Task item:
Using the material below, return exactly the lines between the one holding "J7 pin 2: COM -> VSW" and the one holding "D10: LED (A W14, K VCC) -> LED (A VCC, K W14)", inclusive, and no others.
-- Supplied data follows --
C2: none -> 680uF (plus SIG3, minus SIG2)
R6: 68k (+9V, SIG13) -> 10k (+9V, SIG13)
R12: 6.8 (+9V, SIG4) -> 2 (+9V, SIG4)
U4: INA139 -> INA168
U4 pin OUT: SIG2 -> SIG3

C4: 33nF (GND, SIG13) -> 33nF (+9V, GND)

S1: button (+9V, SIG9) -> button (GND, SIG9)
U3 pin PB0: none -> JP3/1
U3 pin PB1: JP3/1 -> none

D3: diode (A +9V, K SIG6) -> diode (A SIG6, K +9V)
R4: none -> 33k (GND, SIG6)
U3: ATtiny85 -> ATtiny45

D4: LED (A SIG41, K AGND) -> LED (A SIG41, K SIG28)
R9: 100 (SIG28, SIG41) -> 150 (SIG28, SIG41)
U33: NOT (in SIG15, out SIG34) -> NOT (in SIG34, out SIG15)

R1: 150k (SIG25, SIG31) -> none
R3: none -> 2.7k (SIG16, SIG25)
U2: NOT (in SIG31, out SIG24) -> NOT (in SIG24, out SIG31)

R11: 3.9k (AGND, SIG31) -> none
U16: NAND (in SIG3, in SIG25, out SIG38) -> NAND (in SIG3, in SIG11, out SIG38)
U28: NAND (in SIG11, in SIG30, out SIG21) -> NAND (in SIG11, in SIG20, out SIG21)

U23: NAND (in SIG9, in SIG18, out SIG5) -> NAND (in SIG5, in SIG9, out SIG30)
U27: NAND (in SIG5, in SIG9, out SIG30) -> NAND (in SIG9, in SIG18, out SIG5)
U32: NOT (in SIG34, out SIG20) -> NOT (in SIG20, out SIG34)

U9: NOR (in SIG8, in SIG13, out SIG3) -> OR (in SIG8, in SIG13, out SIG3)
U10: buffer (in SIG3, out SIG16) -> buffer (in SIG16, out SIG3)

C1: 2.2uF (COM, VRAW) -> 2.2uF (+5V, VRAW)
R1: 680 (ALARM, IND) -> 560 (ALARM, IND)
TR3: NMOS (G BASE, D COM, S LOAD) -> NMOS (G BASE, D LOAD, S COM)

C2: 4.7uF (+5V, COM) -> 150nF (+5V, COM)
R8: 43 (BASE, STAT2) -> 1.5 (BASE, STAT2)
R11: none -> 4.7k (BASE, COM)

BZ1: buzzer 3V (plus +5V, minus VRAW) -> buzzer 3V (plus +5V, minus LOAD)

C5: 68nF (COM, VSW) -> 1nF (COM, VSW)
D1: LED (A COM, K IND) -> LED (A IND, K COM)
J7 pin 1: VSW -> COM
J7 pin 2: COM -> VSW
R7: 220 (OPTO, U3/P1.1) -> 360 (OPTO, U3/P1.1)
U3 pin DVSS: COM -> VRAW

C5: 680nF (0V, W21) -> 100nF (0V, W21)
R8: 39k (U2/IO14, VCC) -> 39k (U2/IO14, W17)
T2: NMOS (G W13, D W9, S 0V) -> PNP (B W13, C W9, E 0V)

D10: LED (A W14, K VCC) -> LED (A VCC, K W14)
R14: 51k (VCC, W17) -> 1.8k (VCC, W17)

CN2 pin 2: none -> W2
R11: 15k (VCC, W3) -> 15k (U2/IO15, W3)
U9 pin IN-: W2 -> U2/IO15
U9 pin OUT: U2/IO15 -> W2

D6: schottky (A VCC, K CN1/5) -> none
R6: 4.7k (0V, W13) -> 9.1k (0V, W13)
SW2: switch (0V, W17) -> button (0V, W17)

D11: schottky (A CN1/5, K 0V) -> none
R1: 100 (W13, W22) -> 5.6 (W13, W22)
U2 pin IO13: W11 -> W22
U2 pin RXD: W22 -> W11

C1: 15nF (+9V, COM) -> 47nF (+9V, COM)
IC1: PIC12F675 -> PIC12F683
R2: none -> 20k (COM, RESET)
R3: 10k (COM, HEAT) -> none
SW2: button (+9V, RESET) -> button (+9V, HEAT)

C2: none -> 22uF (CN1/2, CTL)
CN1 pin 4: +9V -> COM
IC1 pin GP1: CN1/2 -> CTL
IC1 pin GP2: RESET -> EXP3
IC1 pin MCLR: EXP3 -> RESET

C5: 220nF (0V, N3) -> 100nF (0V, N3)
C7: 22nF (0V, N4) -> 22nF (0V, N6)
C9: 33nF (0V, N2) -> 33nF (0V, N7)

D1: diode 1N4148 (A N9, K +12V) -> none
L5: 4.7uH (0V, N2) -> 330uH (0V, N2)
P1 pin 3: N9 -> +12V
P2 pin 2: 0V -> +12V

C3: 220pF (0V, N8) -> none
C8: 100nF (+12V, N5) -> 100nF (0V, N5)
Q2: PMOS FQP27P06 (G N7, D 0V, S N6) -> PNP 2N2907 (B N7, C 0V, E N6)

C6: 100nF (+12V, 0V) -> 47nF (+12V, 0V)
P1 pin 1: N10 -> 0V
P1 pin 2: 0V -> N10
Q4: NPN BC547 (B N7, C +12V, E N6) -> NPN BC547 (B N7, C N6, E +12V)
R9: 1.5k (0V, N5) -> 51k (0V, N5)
-- Supplied data concluded --
Answer box:
J7 pin 2: COM -> VSW
R7: 220 (OPTO, U3/P1.1) -> 360 (OPTO, U3/P1.1)
U3 pin DVSS: COM -> VRAW

C5: 680nF (0V, W21) -> 100nF (0V, W21)
R8: 39k (U2/IO14, VCC) -> 39k (U2/IO14, W17)
T2: NMOS (G W13, D W9, S 0V) -> PNP (B W13, C W9, E 0V)

D10: LED (A W14, K VCC) -> LED (A VCC, K W14)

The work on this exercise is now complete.